── 資料 ──

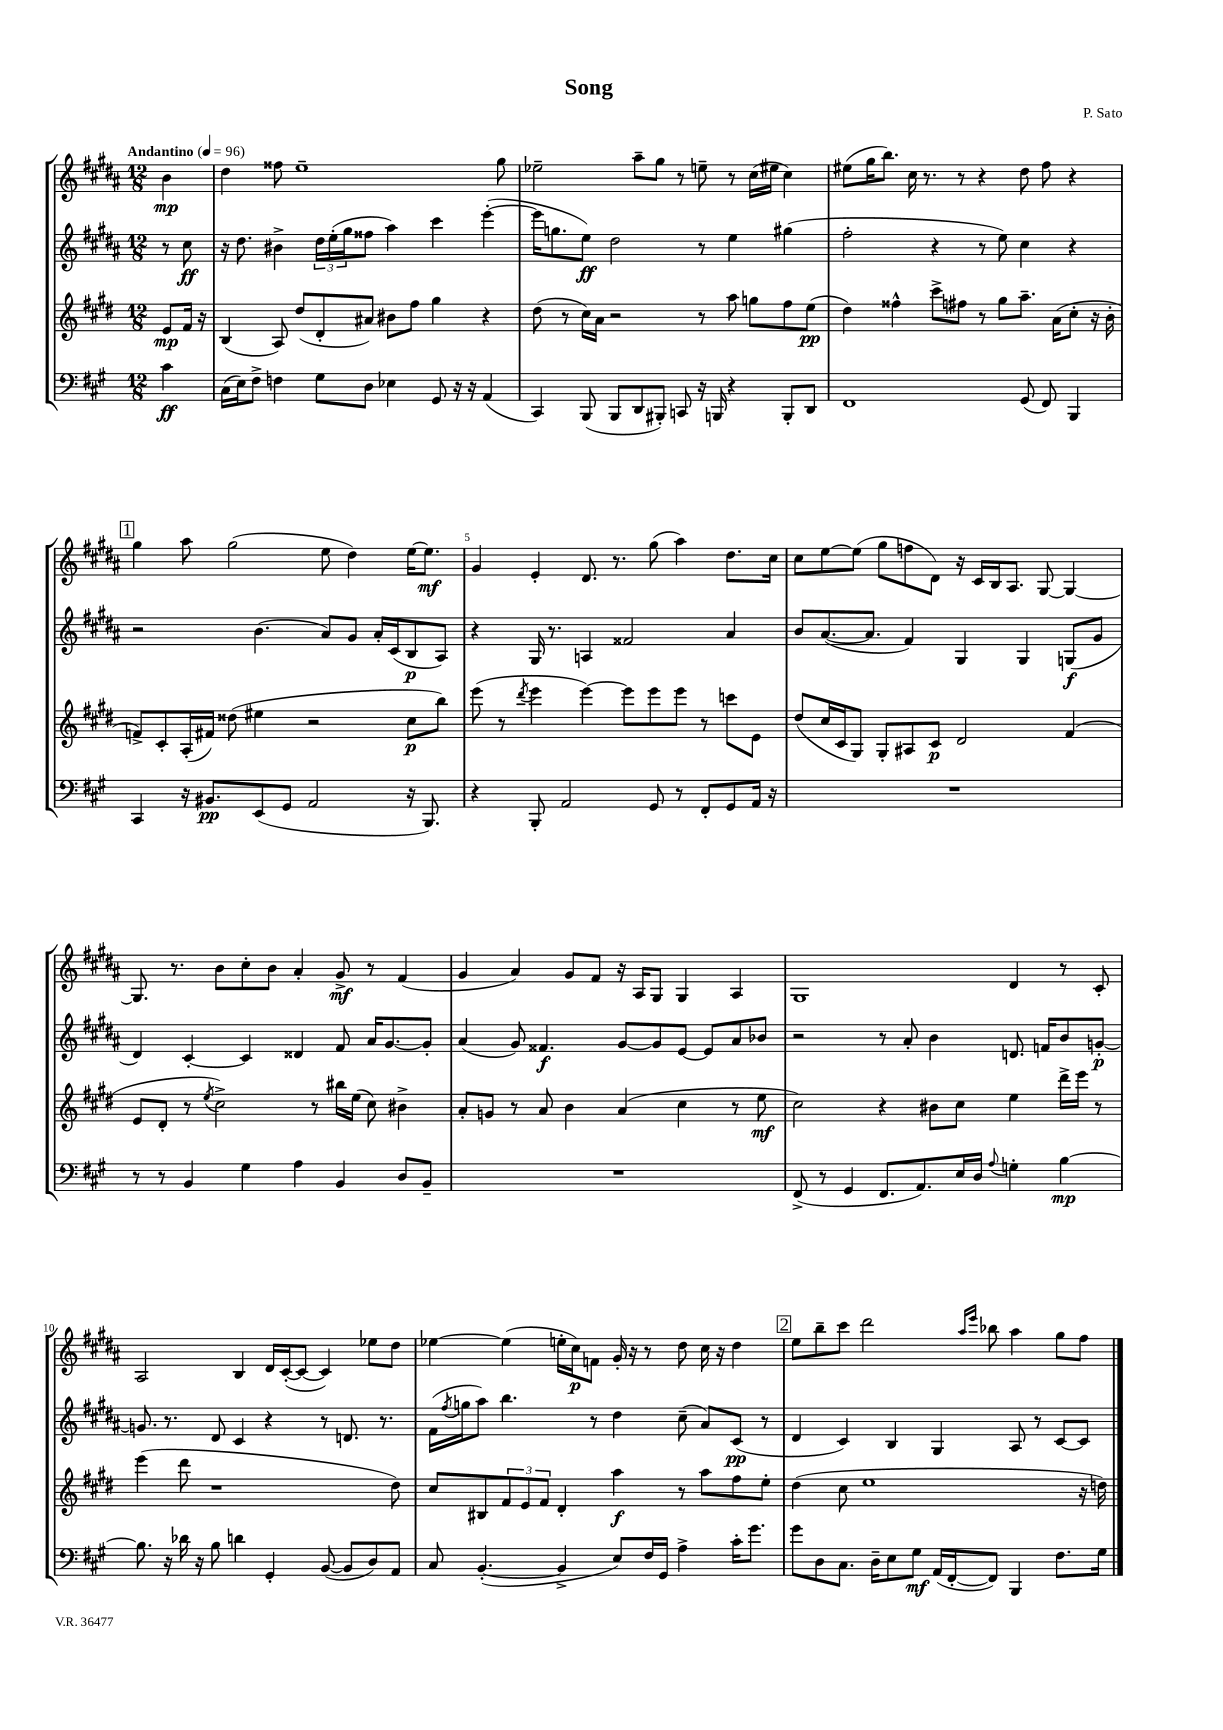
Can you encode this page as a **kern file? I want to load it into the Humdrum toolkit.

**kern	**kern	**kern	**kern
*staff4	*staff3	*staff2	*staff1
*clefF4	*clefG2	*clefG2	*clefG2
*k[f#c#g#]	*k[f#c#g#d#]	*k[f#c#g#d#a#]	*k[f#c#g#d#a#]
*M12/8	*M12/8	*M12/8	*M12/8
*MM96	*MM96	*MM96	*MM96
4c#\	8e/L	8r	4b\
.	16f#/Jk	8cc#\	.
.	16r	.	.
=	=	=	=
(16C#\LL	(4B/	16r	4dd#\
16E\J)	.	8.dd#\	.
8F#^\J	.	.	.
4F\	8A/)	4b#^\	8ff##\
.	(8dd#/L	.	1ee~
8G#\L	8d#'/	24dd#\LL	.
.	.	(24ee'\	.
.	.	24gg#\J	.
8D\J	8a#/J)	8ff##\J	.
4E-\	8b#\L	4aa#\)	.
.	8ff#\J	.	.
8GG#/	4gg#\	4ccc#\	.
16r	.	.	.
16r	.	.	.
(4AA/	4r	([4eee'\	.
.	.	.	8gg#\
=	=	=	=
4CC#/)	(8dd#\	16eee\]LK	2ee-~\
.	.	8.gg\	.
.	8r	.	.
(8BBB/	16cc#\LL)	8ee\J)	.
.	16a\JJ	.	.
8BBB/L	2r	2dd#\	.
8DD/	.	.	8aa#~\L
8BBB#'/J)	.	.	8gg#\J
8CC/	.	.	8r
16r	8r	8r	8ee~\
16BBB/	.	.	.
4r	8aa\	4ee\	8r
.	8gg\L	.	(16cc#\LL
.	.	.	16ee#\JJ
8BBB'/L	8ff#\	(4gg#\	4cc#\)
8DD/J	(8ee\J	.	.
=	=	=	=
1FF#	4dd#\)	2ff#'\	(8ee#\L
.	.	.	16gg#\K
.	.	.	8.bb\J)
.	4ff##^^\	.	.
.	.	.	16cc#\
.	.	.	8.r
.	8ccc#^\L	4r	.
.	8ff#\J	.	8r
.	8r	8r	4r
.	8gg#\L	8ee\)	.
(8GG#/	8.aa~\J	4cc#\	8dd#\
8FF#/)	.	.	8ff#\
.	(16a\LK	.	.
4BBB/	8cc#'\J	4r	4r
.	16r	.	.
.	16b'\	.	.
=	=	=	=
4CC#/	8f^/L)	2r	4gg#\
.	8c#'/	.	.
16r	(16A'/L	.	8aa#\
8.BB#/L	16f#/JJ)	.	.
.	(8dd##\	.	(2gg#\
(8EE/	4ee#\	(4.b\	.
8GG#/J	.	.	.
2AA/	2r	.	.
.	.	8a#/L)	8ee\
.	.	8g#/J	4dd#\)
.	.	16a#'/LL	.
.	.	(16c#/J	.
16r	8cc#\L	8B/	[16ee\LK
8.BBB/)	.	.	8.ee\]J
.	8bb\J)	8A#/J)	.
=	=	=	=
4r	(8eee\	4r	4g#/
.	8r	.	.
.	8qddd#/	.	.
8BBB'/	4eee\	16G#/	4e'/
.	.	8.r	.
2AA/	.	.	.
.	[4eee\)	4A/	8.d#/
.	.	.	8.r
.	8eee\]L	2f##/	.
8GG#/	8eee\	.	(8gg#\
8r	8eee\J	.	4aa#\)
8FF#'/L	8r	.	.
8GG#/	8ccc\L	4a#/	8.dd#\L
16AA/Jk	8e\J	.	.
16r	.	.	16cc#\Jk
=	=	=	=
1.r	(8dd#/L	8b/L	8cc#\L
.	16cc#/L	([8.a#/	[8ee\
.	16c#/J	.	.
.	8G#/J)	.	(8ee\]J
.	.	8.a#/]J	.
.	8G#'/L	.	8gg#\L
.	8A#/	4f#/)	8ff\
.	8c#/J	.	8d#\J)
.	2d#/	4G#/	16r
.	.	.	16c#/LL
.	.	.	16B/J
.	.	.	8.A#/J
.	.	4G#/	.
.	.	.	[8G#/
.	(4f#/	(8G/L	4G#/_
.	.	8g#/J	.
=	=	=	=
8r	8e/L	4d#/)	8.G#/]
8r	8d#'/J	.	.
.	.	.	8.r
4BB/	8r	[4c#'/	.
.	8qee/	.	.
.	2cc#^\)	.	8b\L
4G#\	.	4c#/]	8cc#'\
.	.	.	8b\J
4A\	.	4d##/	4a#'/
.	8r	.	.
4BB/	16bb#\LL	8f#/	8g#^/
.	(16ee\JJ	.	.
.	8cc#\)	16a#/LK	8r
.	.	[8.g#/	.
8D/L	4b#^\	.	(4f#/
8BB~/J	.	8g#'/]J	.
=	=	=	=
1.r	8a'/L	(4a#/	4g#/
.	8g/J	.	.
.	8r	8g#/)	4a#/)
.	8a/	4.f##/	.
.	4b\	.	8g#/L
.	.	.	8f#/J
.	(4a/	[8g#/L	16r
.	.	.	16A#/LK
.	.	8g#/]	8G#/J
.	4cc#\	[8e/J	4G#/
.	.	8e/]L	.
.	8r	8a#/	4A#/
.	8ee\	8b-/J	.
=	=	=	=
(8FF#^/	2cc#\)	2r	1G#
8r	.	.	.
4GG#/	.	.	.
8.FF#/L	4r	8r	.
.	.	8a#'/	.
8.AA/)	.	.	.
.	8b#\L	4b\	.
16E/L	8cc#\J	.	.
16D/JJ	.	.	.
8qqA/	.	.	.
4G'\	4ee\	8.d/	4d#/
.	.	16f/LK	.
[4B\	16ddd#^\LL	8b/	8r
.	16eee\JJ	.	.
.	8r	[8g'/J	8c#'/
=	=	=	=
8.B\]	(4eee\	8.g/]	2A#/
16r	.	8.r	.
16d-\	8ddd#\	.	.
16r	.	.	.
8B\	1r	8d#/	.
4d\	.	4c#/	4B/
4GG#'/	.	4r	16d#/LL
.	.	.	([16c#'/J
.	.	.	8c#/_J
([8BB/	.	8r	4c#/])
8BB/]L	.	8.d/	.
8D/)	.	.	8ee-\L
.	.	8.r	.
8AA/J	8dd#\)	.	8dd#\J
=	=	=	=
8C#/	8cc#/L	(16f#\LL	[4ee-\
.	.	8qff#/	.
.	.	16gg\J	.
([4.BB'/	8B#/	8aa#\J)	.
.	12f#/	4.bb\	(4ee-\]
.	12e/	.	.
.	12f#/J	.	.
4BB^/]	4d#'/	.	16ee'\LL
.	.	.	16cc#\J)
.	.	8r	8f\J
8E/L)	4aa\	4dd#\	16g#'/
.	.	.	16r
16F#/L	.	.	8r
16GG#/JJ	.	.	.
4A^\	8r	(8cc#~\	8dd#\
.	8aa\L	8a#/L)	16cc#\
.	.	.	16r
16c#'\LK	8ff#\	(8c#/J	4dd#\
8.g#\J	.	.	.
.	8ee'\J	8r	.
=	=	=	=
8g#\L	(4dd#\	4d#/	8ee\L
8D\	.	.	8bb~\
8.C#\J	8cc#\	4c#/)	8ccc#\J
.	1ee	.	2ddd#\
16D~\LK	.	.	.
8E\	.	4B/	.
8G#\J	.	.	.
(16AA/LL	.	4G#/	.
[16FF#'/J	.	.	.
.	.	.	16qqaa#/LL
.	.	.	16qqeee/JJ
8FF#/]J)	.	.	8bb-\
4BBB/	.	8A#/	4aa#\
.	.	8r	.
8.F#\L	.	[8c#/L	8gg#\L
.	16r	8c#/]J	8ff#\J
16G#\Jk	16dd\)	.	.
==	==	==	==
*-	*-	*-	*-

───

目標: 上の資料で文字列「kern」を含む行を数え、その行数だけを答えよ。大文字と小文字は区別すること。

課題の解答: 2